▶ [Task brief] Retype, word for word, every line of the records below starting at the one that contains "SD pin MOSI: D5 -> D6" and ending at the one that contains "LUX2 pin SDA: A4 -> A3"; include both of those lines and nothing more.
Data records Block Start
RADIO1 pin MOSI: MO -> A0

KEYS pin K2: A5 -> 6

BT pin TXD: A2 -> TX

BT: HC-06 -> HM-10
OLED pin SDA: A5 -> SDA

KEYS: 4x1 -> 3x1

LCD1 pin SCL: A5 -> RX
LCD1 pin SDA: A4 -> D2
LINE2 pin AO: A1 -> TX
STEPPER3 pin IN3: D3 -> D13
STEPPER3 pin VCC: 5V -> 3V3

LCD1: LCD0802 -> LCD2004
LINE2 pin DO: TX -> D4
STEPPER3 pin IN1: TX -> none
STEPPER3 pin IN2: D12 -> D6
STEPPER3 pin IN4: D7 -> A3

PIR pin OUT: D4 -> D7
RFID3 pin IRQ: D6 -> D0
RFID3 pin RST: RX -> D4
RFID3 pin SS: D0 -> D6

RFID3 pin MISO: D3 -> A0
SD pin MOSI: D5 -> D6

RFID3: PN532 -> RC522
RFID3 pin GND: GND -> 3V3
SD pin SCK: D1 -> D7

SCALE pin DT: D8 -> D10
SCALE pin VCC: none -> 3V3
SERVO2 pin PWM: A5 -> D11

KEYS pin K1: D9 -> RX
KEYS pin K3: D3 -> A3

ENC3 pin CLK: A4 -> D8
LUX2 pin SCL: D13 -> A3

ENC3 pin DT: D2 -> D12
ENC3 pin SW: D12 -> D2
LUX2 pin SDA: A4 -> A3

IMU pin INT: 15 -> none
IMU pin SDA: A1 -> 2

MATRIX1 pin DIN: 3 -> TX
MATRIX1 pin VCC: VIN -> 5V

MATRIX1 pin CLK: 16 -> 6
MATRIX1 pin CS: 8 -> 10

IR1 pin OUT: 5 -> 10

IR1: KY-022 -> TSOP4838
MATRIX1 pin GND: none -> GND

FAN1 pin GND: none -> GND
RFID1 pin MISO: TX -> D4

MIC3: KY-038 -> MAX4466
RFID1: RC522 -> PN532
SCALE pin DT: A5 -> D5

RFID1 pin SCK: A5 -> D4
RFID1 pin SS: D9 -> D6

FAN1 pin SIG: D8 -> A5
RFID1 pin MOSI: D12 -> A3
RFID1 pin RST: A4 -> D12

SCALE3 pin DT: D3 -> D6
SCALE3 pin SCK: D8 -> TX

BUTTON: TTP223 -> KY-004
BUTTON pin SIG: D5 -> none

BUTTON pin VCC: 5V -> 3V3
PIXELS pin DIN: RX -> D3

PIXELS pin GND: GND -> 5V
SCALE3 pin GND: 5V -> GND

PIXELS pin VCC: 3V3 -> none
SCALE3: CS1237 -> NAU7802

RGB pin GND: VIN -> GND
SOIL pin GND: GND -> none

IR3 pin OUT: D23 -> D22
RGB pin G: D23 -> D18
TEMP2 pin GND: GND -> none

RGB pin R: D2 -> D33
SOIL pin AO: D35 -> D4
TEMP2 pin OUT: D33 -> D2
Data records Block End
▶ [Problem solution]
SD pin MOSI: D5 -> D6

RFID3: PN532 -> RC522
RFID3 pin GND: GND -> 3V3
SD pin SCK: D1 -> D7

SCALE pin DT: D8 -> D10
SCALE pin VCC: none -> 3V3
SERVO2 pin PWM: A5 -> D11

KEYS pin K1: D9 -> RX
KEYS pin K3: D3 -> A3

ENC3 pin CLK: A4 -> D8
LUX2 pin SCL: D13 -> A3

ENC3 pin DT: D2 -> D12
ENC3 pin SW: D12 -> D2
LUX2 pin SDA: A4 -> A3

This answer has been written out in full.